* [What is required]: Each record here should be printed again exactly; please leave its pictures out.

Records drawn from a dataset
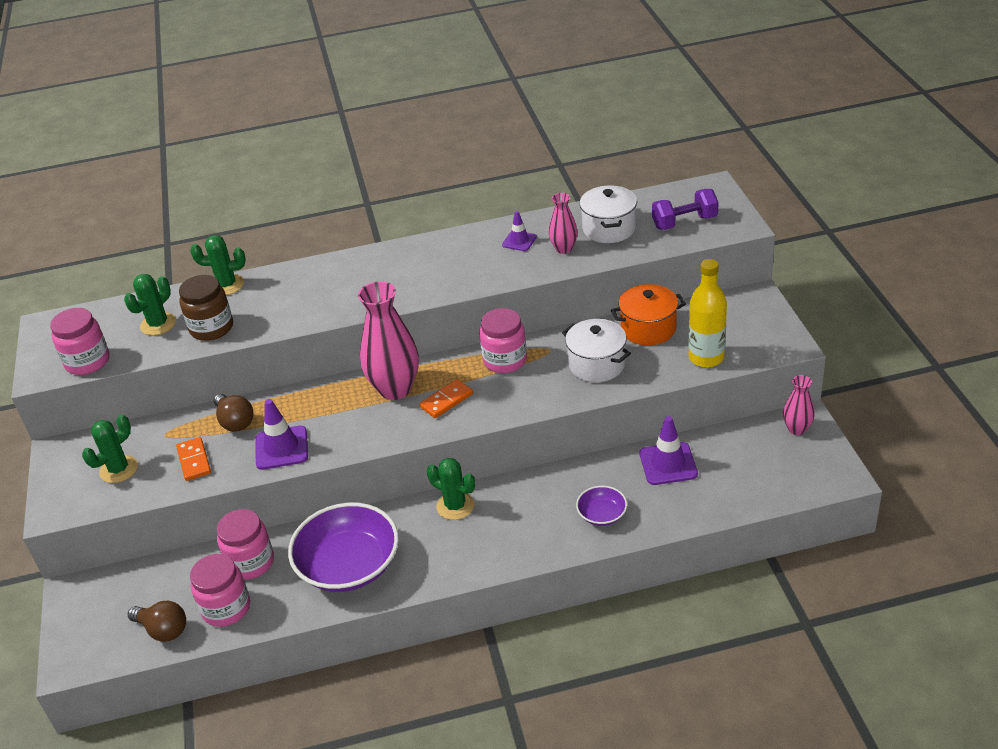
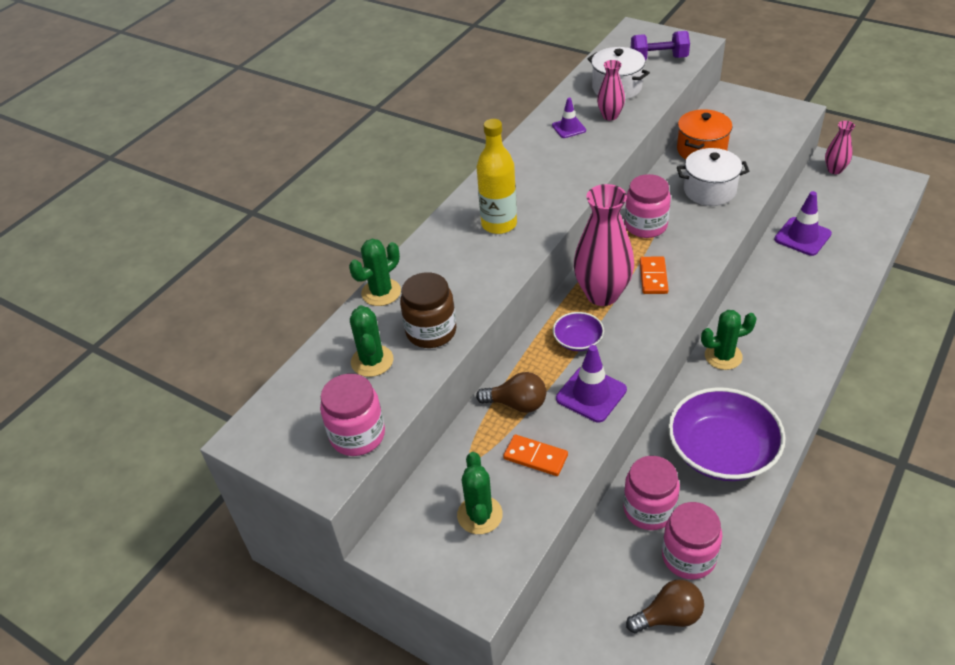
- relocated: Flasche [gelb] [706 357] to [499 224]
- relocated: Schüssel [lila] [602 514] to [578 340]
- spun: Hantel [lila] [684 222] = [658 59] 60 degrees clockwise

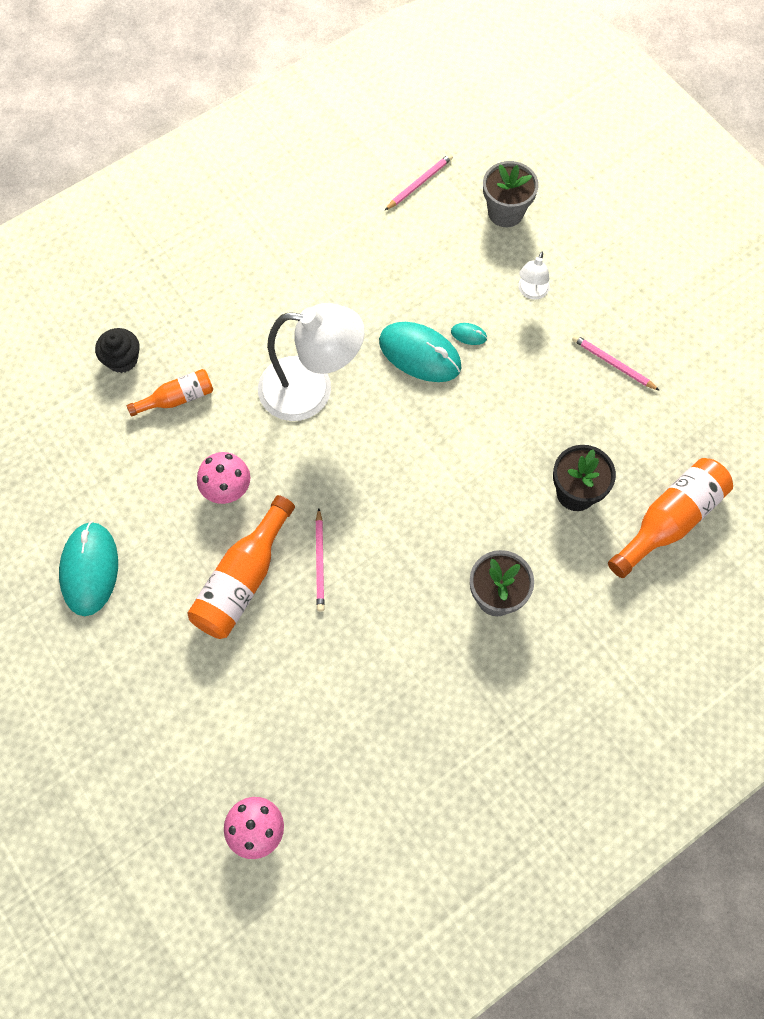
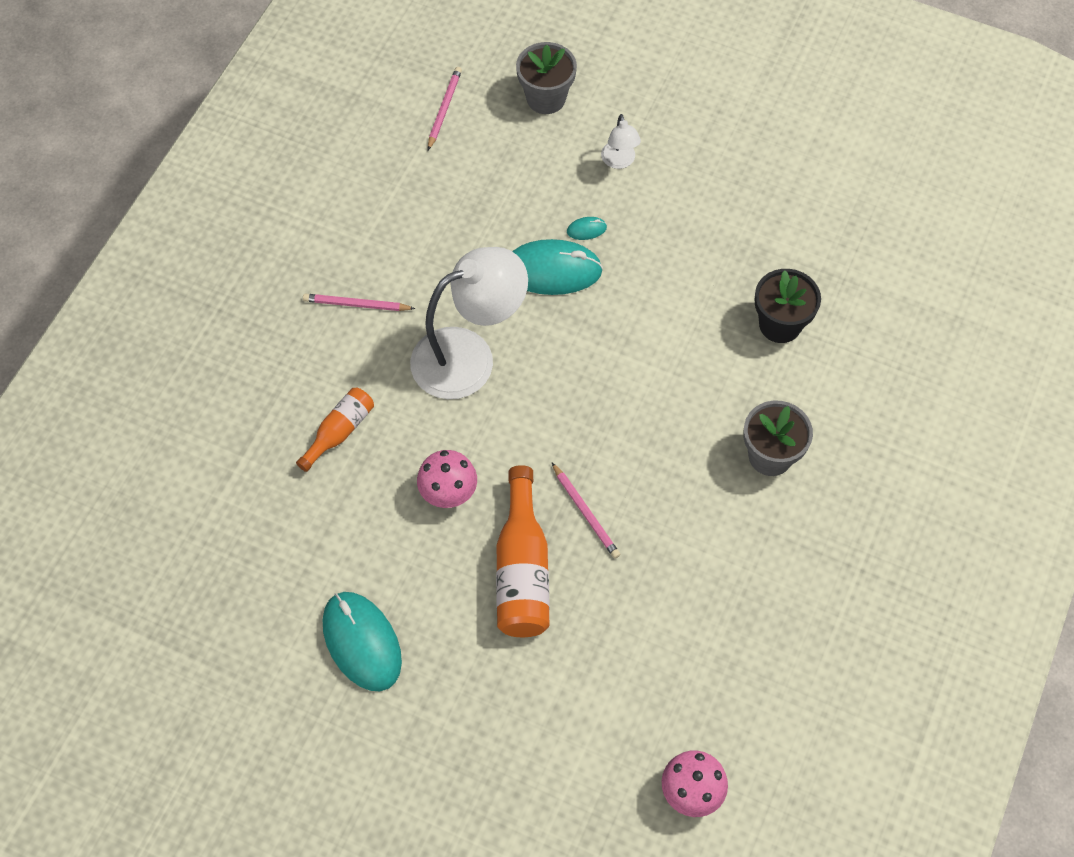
- relocated: Bleistift [rosa] [613 364] to [356 305]
- missing: Muffin [schwarz] [122 359]
- missing: Flasche [orange] [669 521]

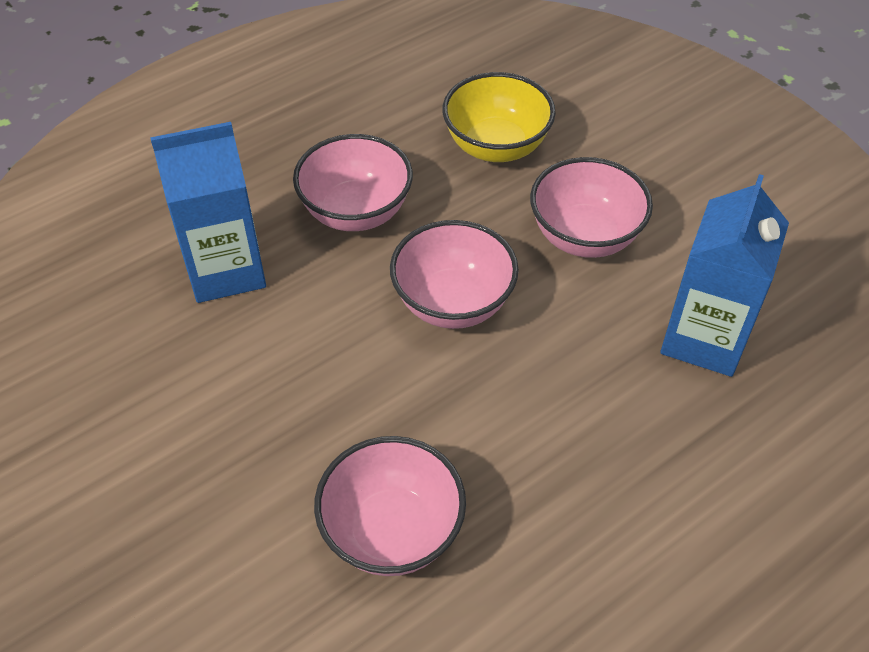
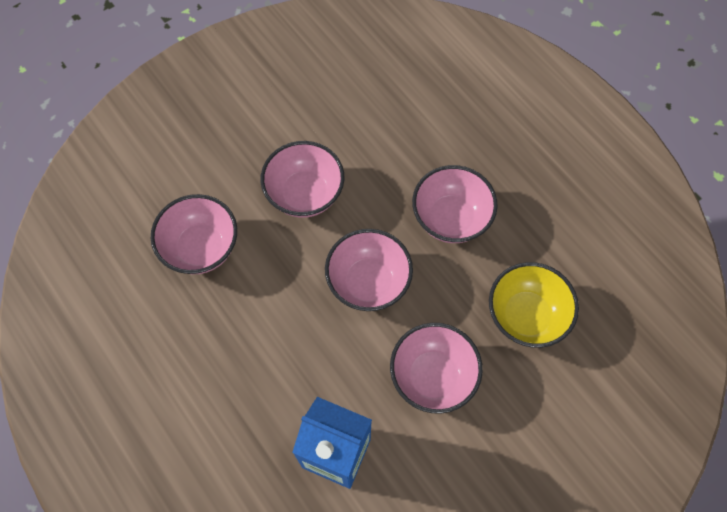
- appeared: Schüssel [rosa] [305 194]
- missing: Getränkekarton [blau] [226 270]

* [Response area]:
- relocated: Flasche [gelb] [706 357] to [499 224]
- relocated: Schüssel [lila] [602 514] to [578 340]
- spun: Hantel [lila] [684 222] = [658 59] 60 degrees clockwise

- relocated: Bleistift [rosa] [613 364] to [356 305]
- missing: Muffin [schwarz] [122 359]
- missing: Flasche [orange] [669 521]

- appeared: Schüssel [rosa] [305 194]
- missing: Getränkekarton [blau] [226 270]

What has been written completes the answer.